**Exercise brief**
From the records below, state how many lines hold the string "ball", without any other text.

**Given records**
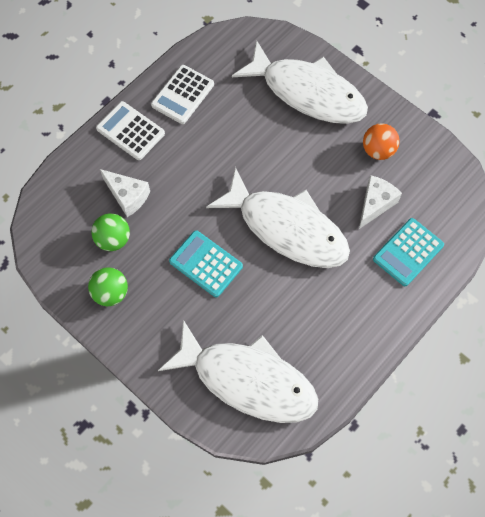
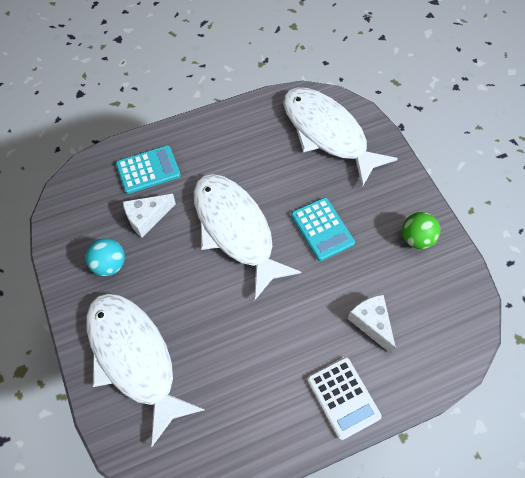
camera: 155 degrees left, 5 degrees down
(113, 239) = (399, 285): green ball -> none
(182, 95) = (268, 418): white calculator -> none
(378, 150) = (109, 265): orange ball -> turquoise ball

--

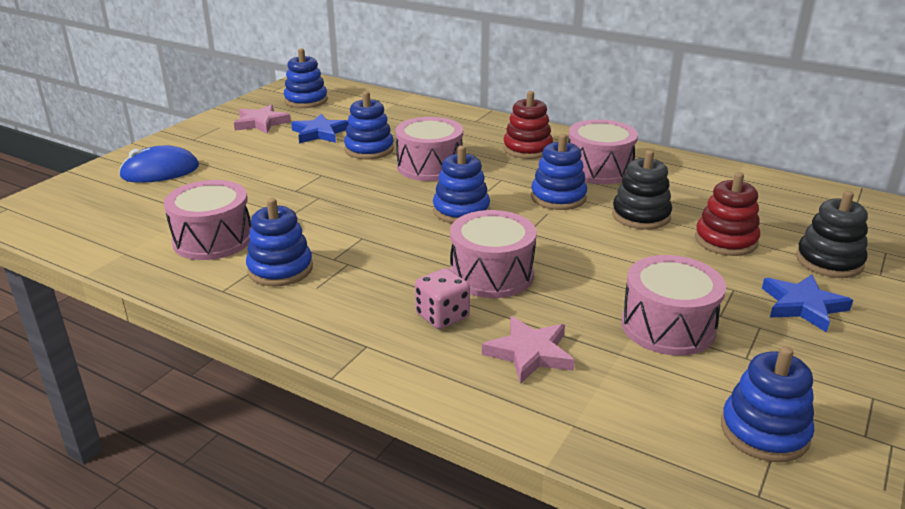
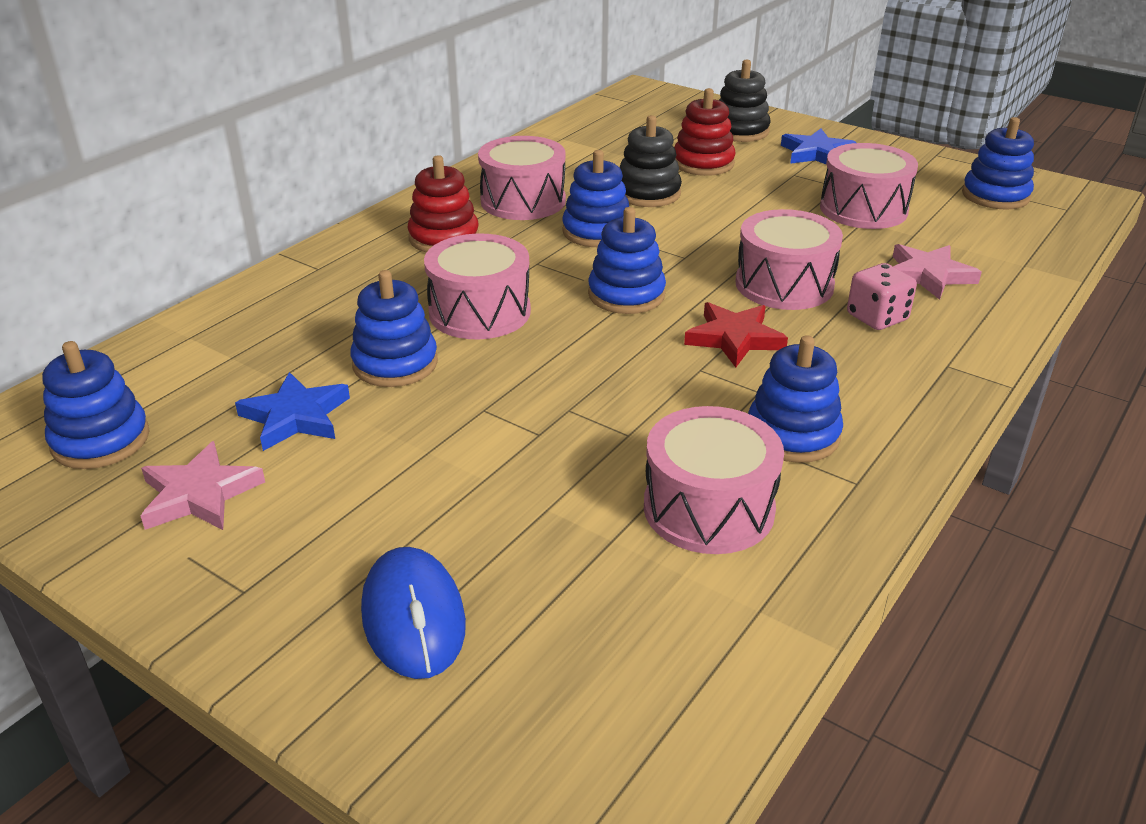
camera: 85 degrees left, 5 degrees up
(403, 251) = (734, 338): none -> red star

---

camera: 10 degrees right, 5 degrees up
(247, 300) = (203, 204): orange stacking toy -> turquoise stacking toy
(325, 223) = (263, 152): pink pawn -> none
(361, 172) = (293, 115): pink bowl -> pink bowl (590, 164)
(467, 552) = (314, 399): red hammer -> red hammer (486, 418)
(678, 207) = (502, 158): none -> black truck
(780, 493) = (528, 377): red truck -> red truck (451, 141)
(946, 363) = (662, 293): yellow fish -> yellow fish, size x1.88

**Response area**
2